§ DATA SHOWN
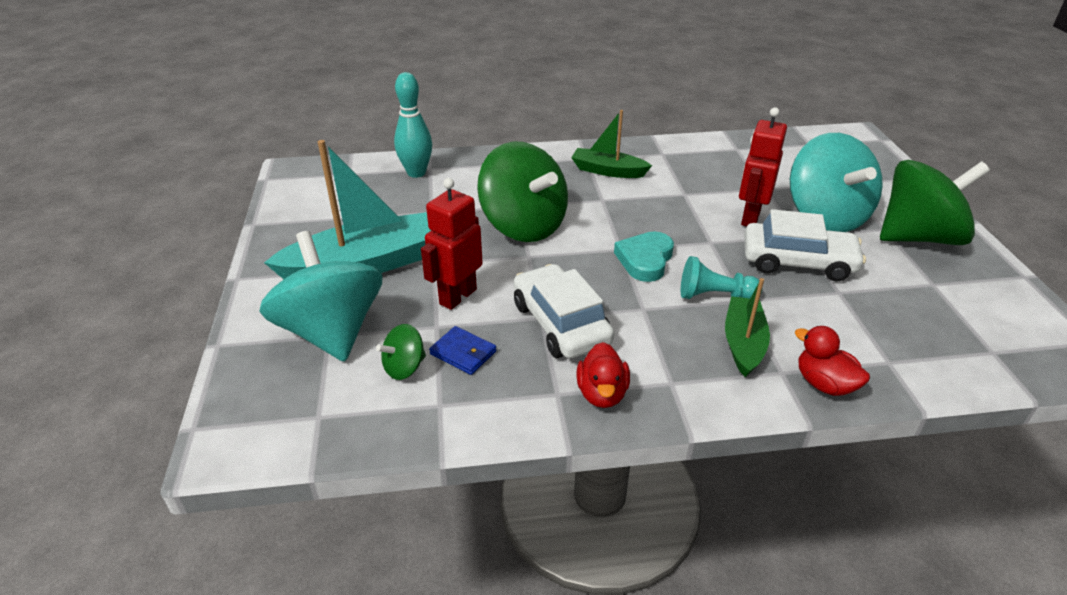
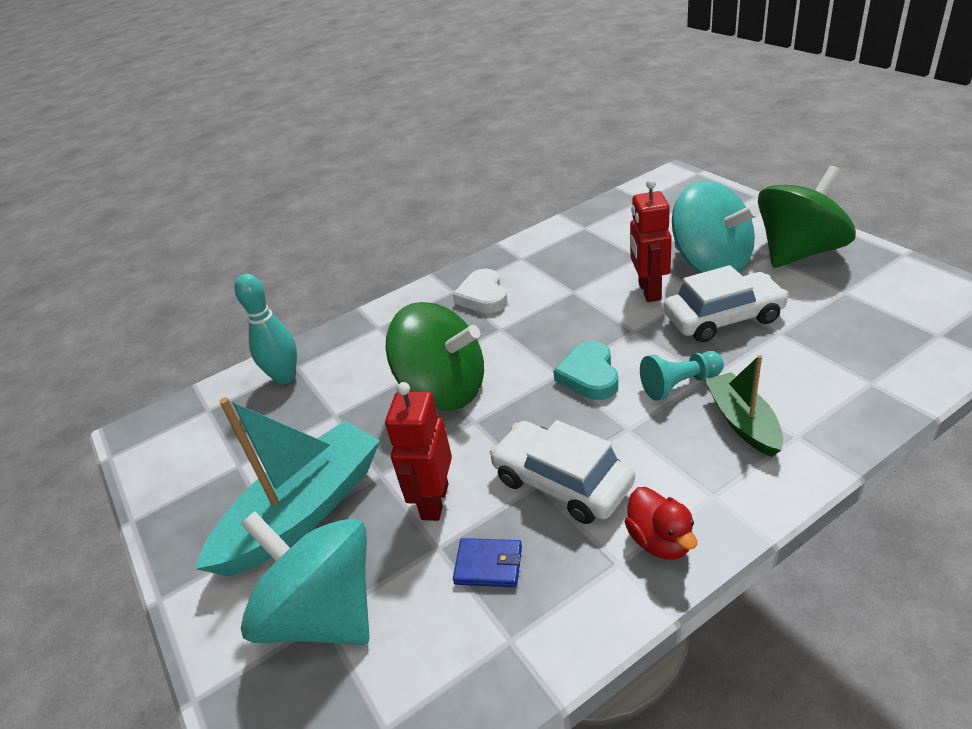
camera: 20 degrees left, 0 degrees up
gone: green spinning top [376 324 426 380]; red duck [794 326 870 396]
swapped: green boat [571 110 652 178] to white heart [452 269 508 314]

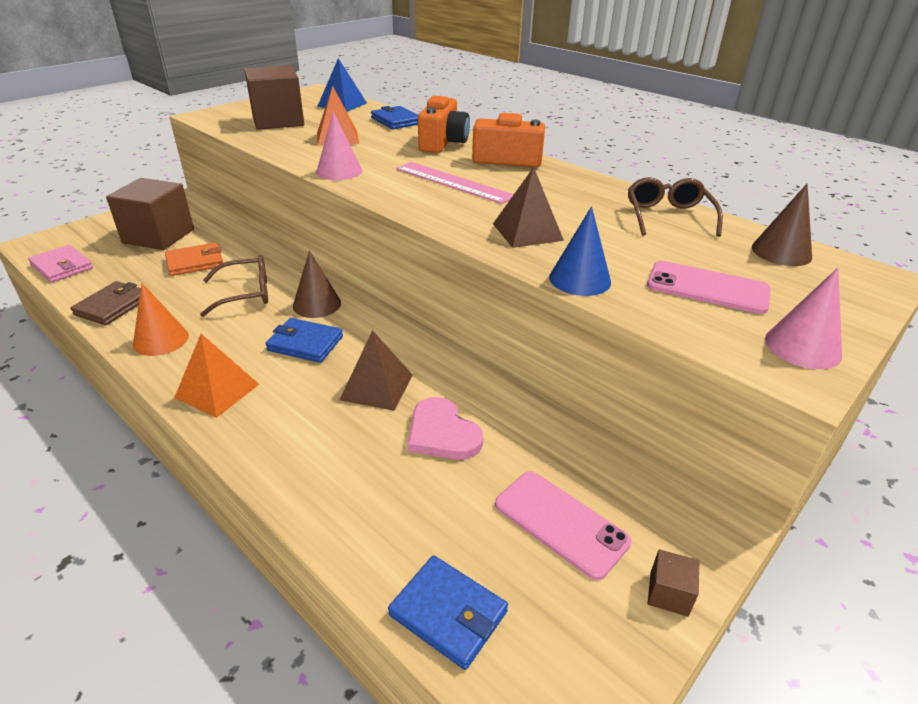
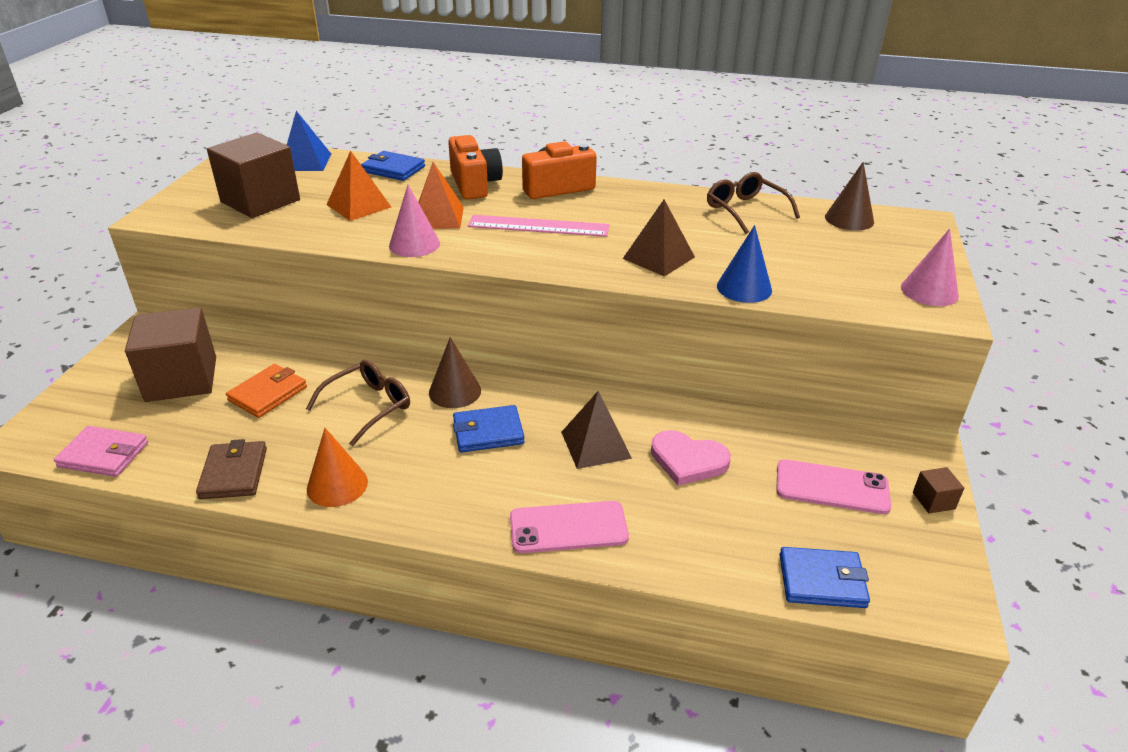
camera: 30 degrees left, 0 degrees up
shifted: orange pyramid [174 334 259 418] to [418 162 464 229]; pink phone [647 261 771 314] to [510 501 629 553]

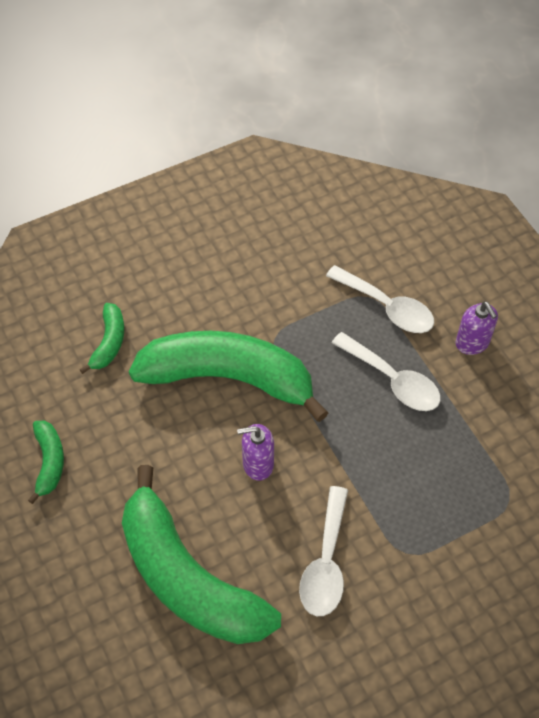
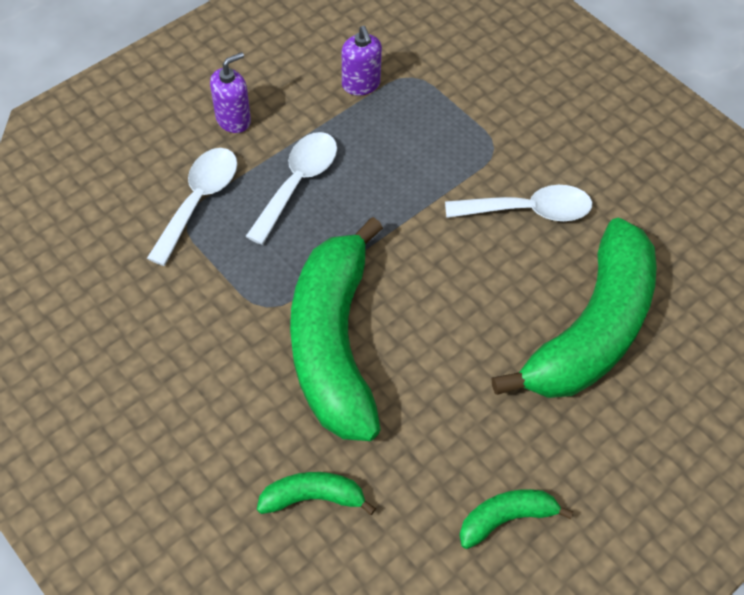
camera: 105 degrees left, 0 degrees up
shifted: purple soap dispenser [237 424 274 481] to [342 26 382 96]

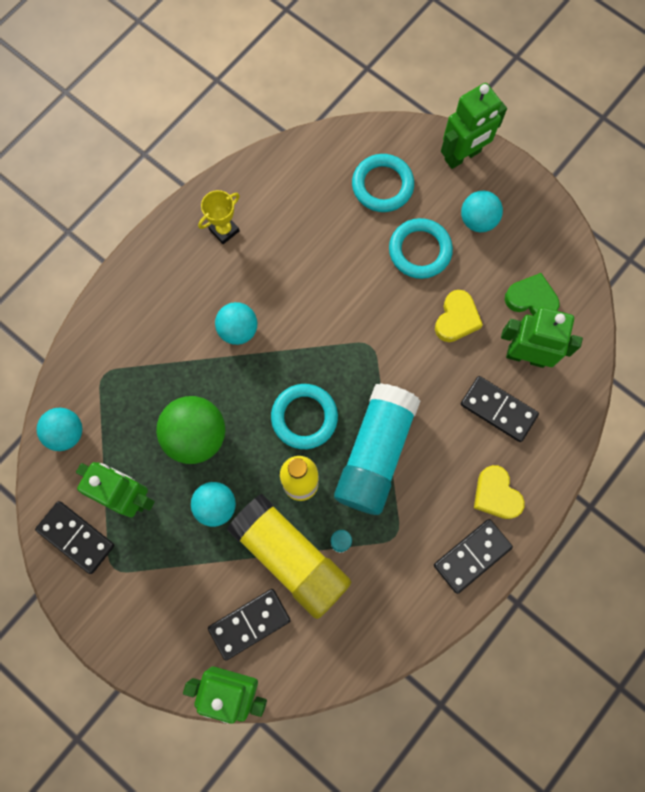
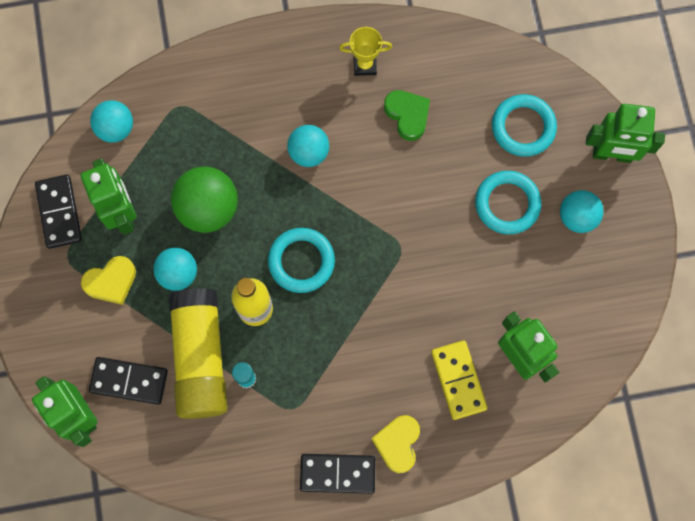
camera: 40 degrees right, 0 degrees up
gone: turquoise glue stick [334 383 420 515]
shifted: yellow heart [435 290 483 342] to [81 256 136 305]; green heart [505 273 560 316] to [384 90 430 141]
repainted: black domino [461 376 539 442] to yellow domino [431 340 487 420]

§ PROBLEM TO SOLVE
Please restate the entries word for word. Skip the pictures.

§ RESPONSE BOX
camera: 20 degrees left, 0 degrees up
gone: green spinning top [376 324 426 380]; red duck [794 326 870 396]
swapped: green boat [571 110 652 178] to white heart [452 269 508 314]

camera: 30 degrees left, 0 degrees up
shifted: orange pyramid [174 334 259 418] to [418 162 464 229]; pink phone [647 261 771 314] to [510 501 629 553]

camera: 105 degrees left, 0 degrees up
shifted: purple soap dispenser [237 424 274 481] to [342 26 382 96]

camera: 40 degrees right, 0 degrees up
gone: turquoise glue stick [334 383 420 515]
shifted: yellow heart [435 290 483 342] to [81 256 136 305]; green heart [505 273 560 316] to [384 90 430 141]
repainted: black domino [461 376 539 442] to yellow domino [431 340 487 420]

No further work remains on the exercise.